**Required work**
Locate every line in the records below that holds the word "none" and return each one.

[Items from a dataset]
--- START ---
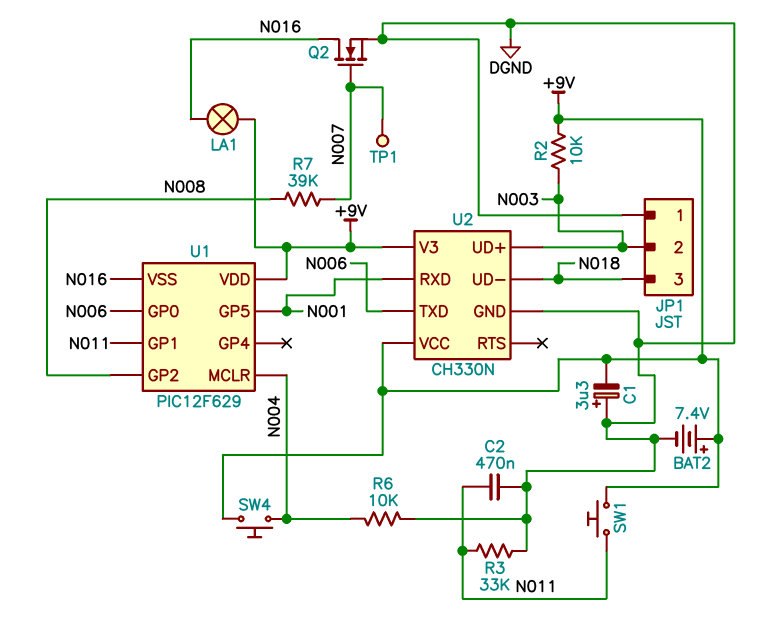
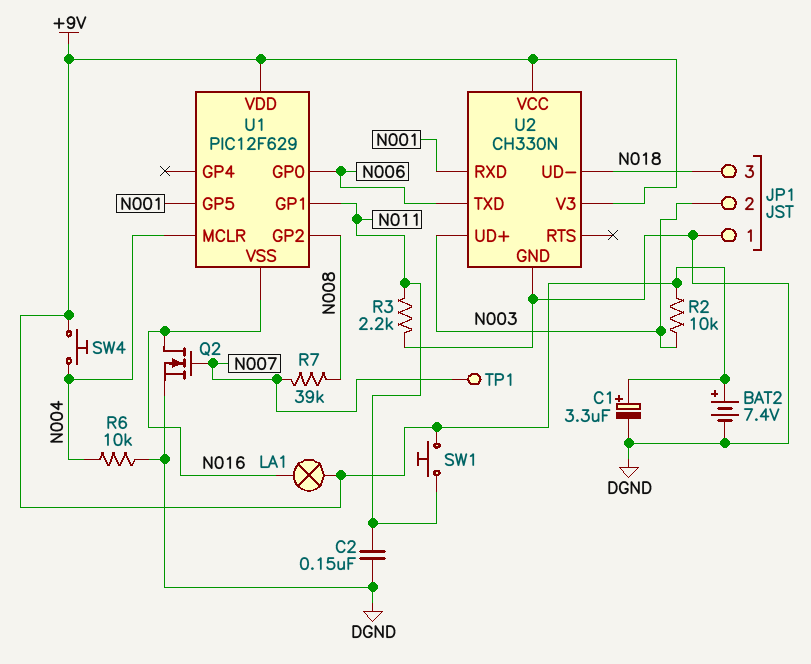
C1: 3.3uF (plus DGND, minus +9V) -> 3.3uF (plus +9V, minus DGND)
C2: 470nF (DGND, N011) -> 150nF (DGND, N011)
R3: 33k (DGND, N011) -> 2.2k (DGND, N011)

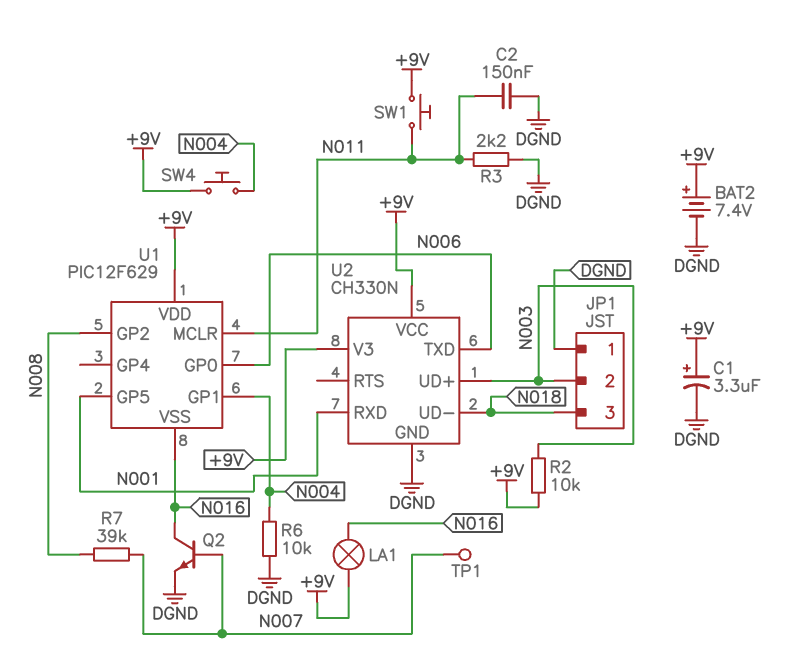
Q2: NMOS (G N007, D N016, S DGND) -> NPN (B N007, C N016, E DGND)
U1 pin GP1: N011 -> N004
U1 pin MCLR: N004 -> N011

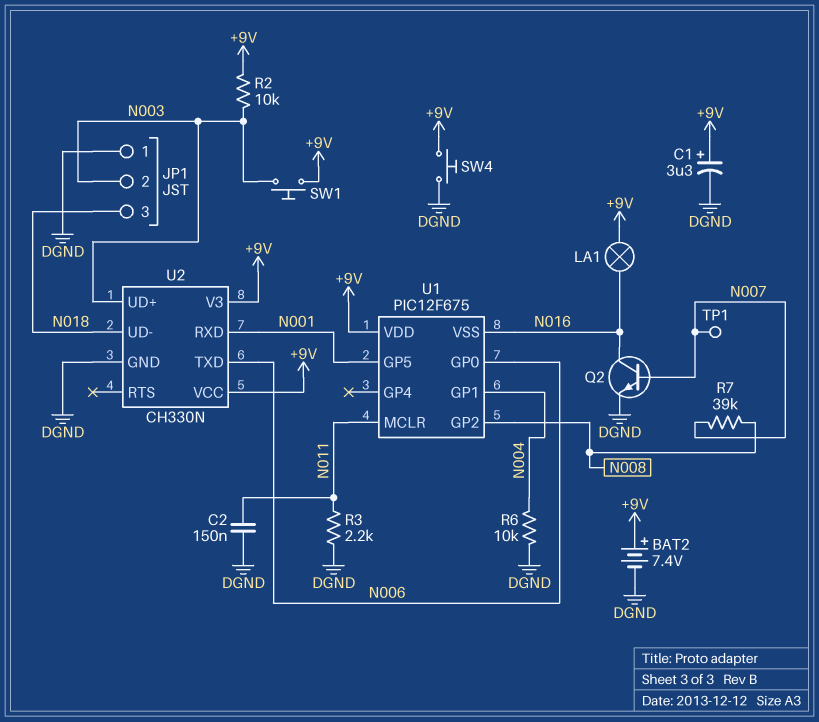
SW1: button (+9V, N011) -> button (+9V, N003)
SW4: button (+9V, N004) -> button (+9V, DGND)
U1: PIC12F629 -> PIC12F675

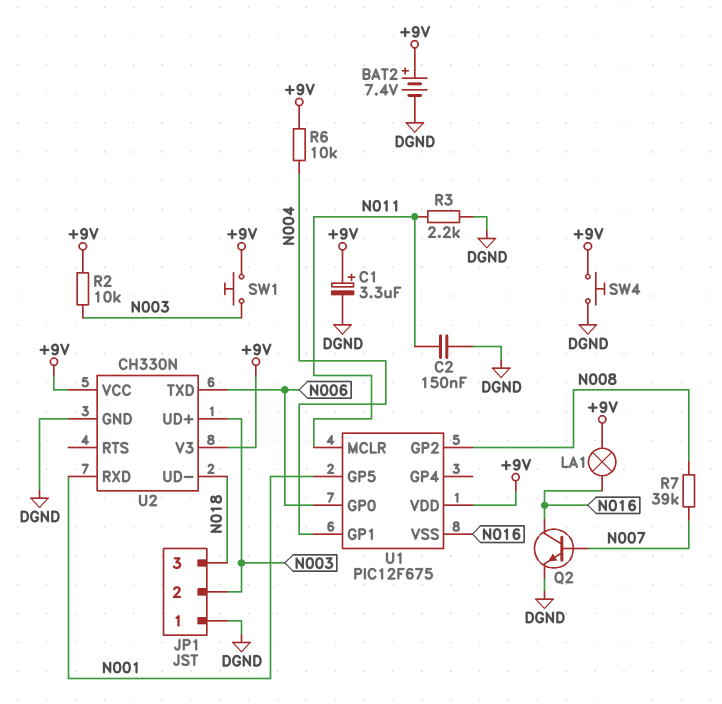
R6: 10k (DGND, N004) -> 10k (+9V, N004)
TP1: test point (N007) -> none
--- END ---
--- START ---
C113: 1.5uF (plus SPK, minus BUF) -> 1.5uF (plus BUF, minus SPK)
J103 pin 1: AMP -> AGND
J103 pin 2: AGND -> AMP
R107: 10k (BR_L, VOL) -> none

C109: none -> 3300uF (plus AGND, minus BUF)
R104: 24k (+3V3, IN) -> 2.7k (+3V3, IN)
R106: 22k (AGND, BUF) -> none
--- END ---
**Answer below**
TP1: test point (N007) -> none
R107: 10k (BR_L, VOL) -> none
C109: none -> 3300uF (plus AGND, minus BUF)
R106: 22k (AGND, BUF) -> none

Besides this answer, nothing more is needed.